INSTRUCTIONS TO FOLLOW.
Your answer must be every line of the data that holds the string "added".

◇ ◇ ◇

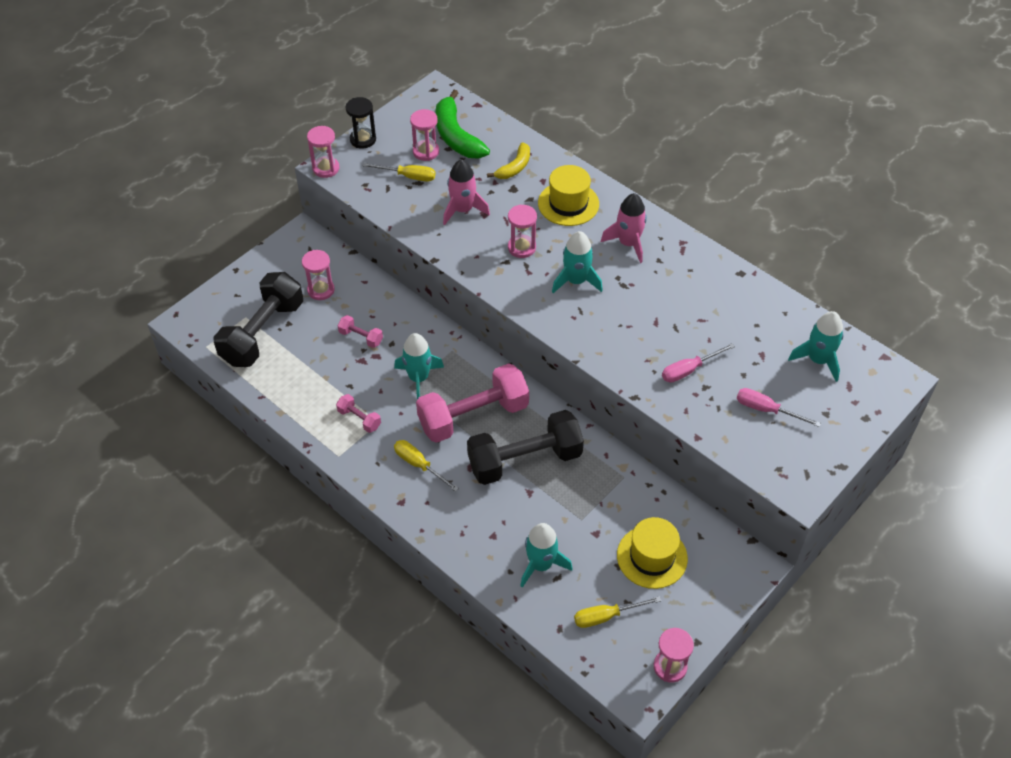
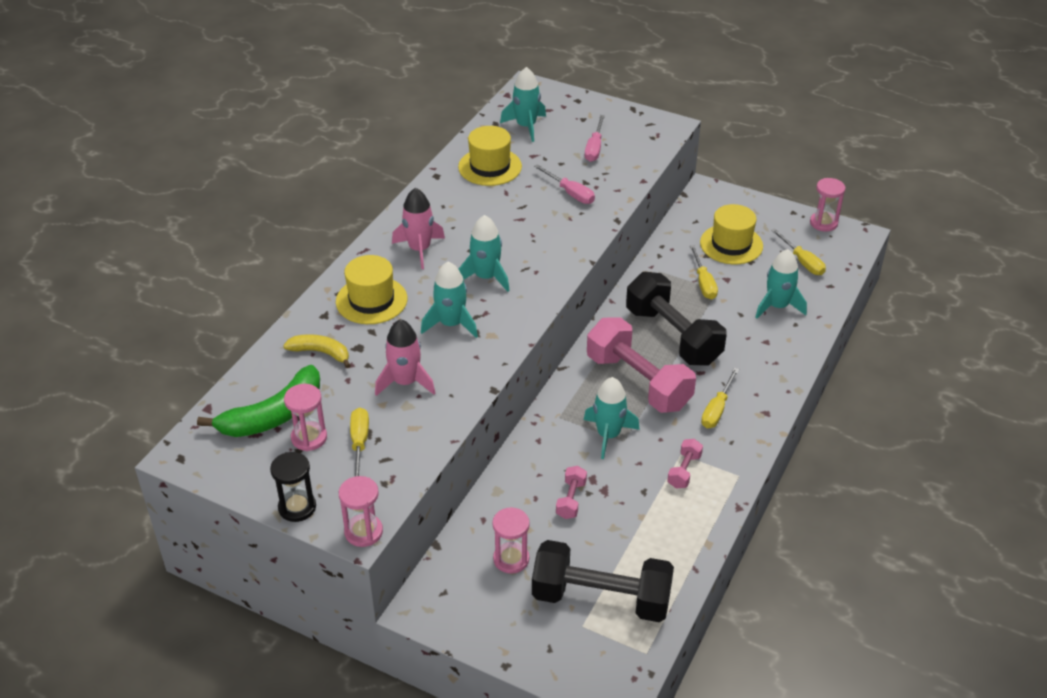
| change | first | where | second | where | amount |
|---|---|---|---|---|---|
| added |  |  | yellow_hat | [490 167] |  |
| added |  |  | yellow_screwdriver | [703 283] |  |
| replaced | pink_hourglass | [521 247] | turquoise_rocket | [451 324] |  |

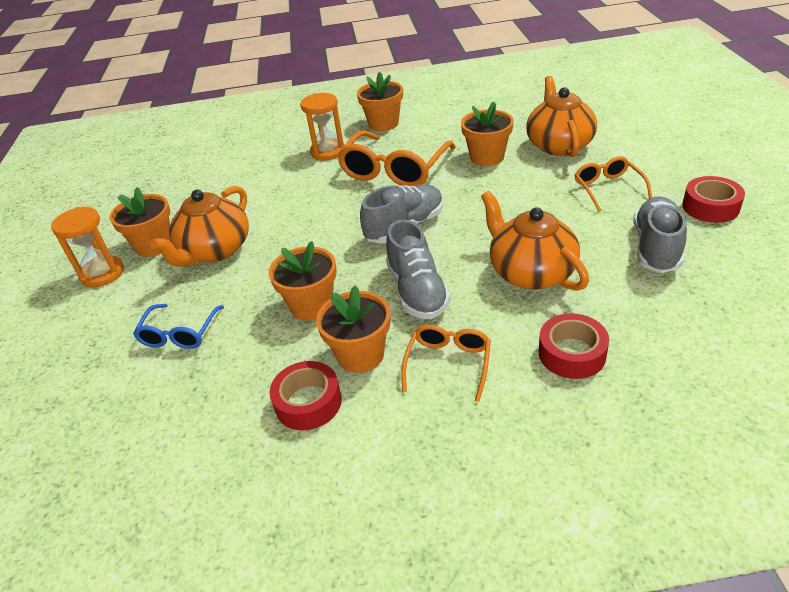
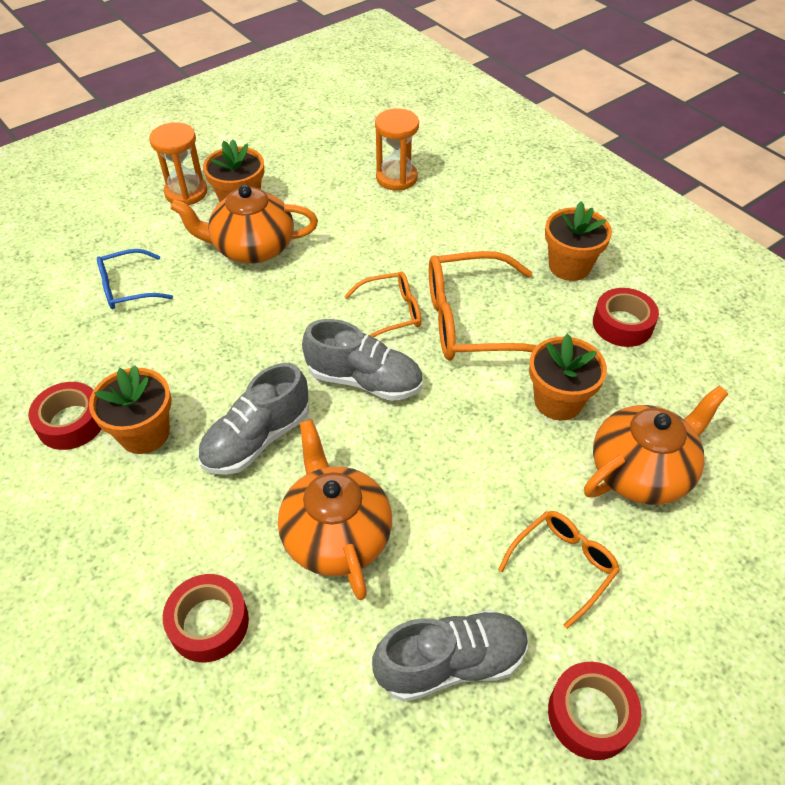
| change | first | where | second | where | amount |
|---|---|---|---|---|---|
| removed | orange_flower_pot | [311 305] |  |  |  |
| added |  |  | red_tape | [622 324] |  |
| moved | orange_hourglass | [328 152] |  | [396 178] |  |
| moved | orange_glasses | [448 364] |  | [391 312] |  |
| turned | orange_teapot | [530 272] |  | [336 534] | 45 degrees counterclockwise |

◇ ◇ ◇

RESPONSE.
| added |  |  | yellow_hat | [490 167] |  |
| added |  |  | yellow_screwdriver | [703 283] |  |
| added |  |  | red_tape | [622 324] |  |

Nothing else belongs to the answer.